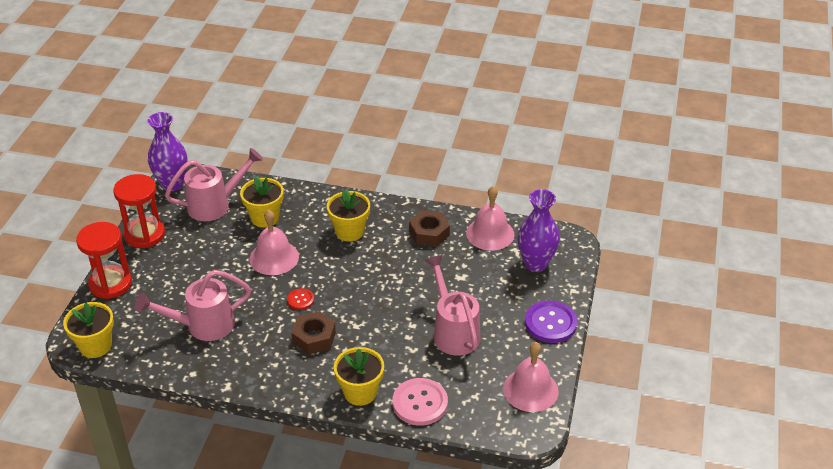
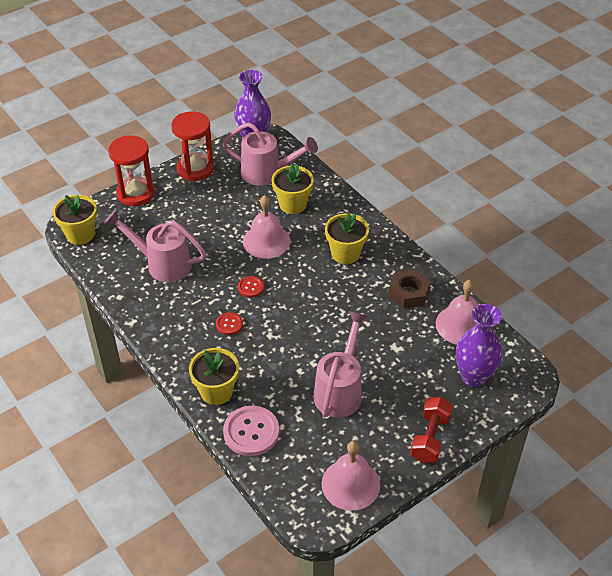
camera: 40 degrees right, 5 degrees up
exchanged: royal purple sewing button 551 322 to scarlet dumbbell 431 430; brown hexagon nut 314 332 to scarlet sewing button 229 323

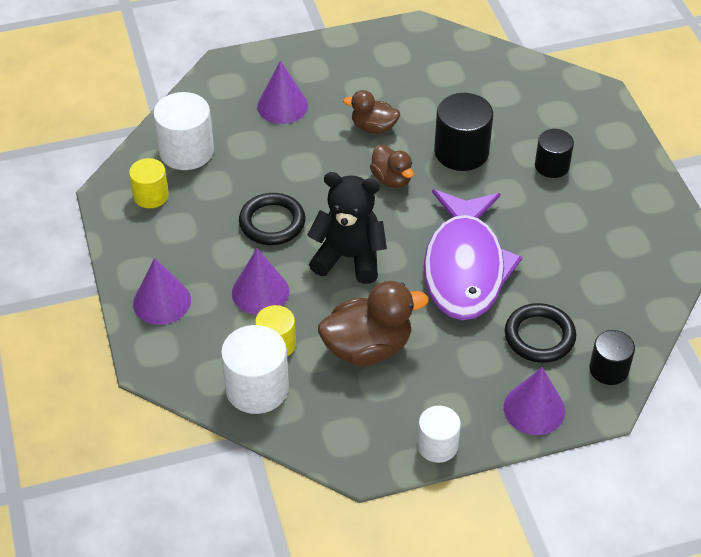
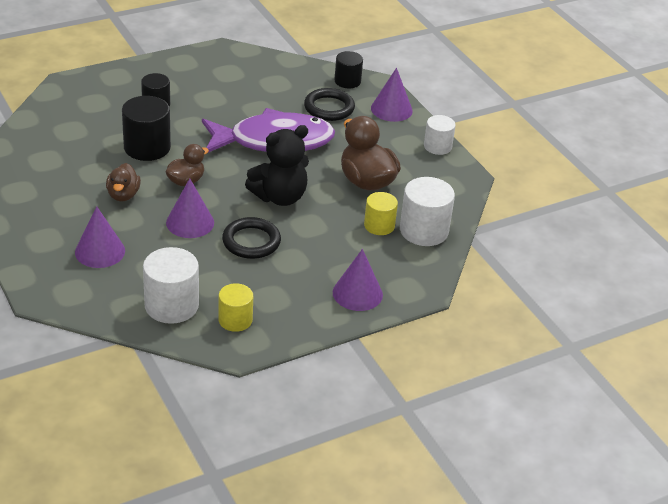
camera: 105 degrees left, 10 degrees down
relocated: royal purple cone shape 260 281 to 190 208
spun: black teddy 347 228 = 277 165 120 degrees counterclockwise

◆ INSTRUCTIONS FOR THE TASK
Write only the number of lines in the data where the string "camera" can be found.

◆ EXPECTED OUTPUT
2